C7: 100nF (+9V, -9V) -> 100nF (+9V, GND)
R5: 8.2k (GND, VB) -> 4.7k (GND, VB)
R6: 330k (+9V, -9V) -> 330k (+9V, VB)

-----

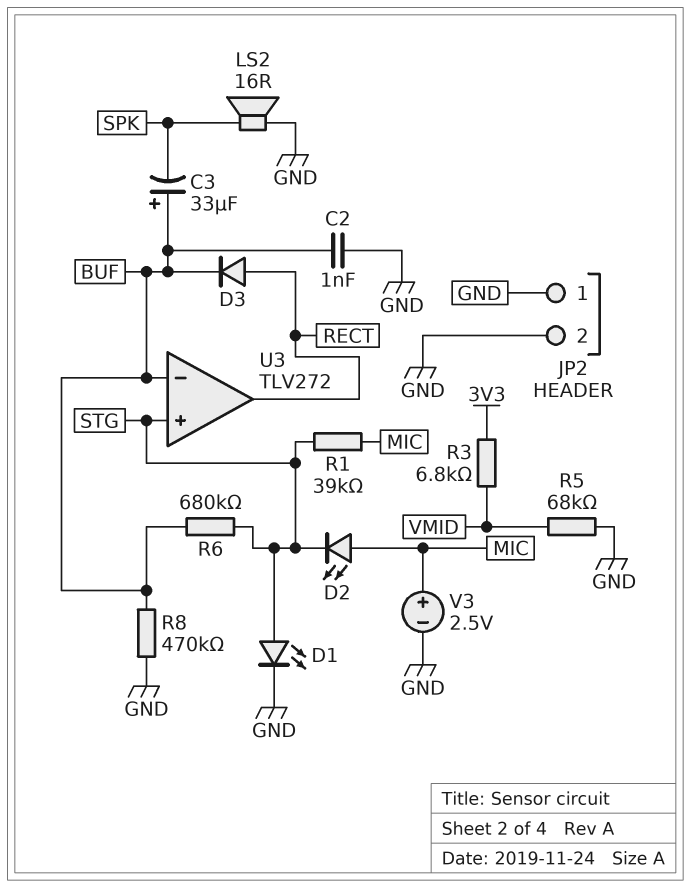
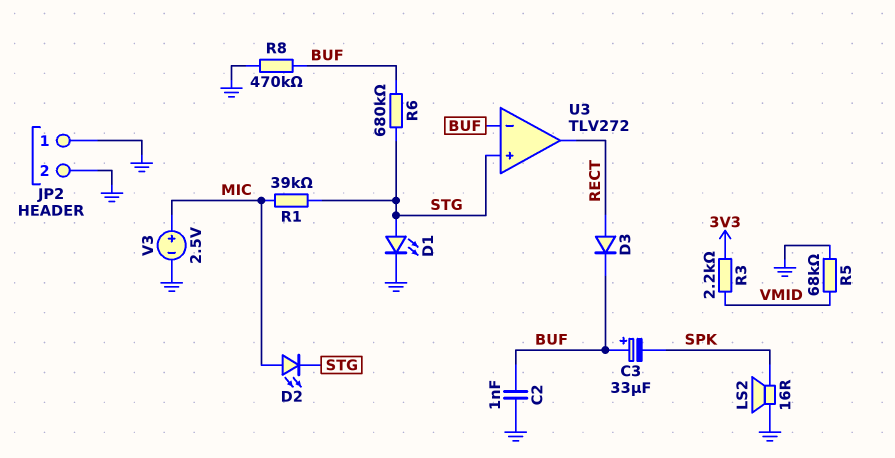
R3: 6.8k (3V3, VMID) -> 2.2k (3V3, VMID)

-----

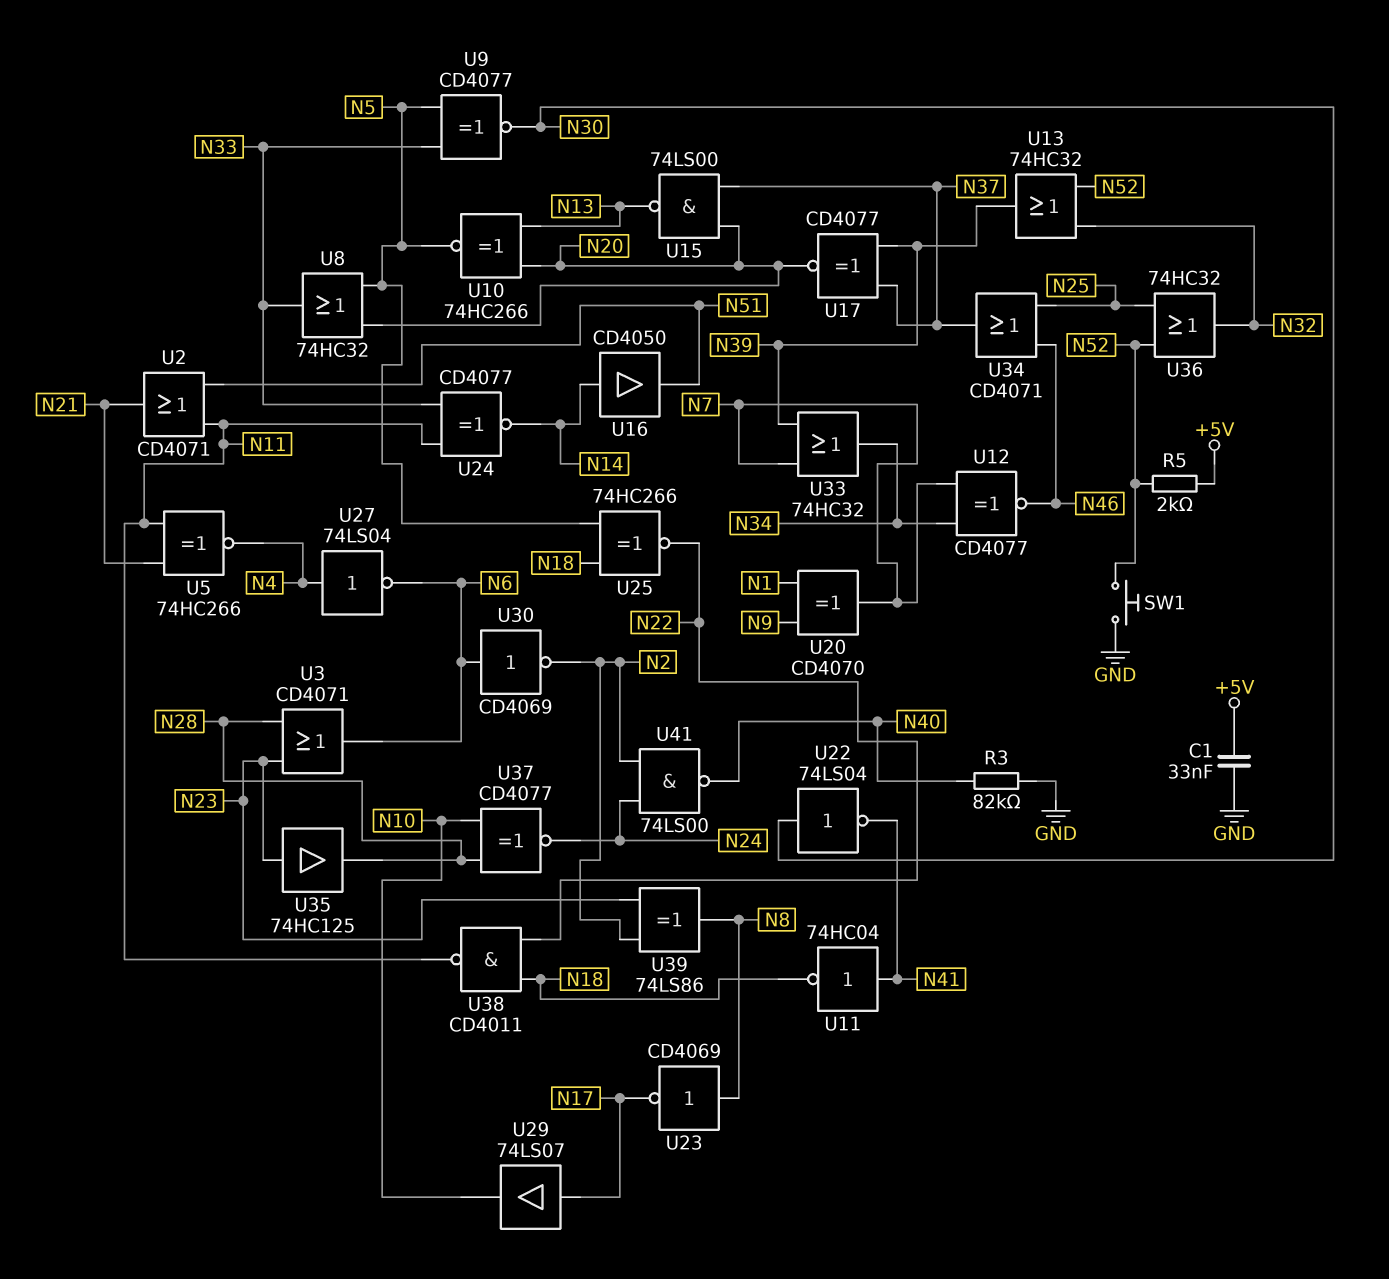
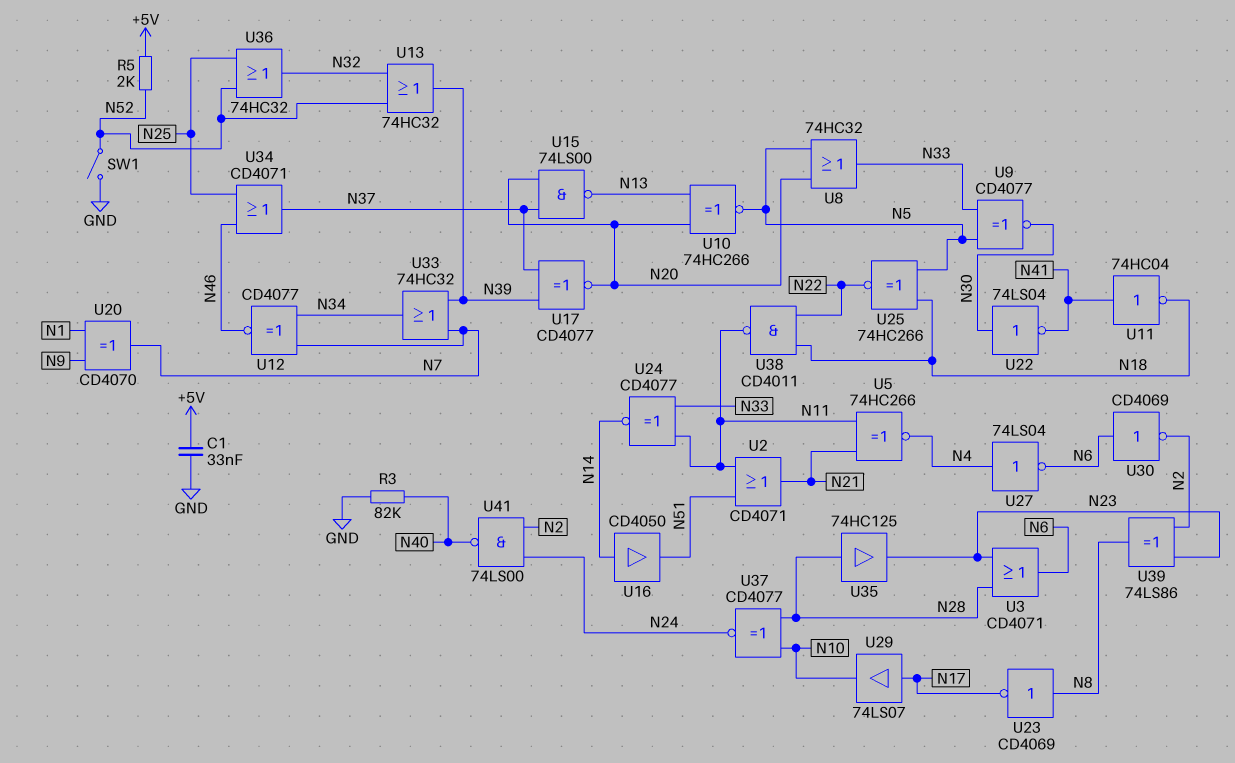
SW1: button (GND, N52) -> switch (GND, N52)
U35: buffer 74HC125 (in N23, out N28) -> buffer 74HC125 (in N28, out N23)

-----

WORK TO COMPLETE: Write down, word for word, the lines above from the one containing "SW1: button (GND, N52) -> switch (GND, N52)" through the one containing "U35: buffer 74HC125", both ends included.

SOLUTION:
SW1: button (GND, N52) -> switch (GND, N52)
U35: buffer 74HC125 (in N23, out N28) -> buffer 74HC125 (in N28, out N23)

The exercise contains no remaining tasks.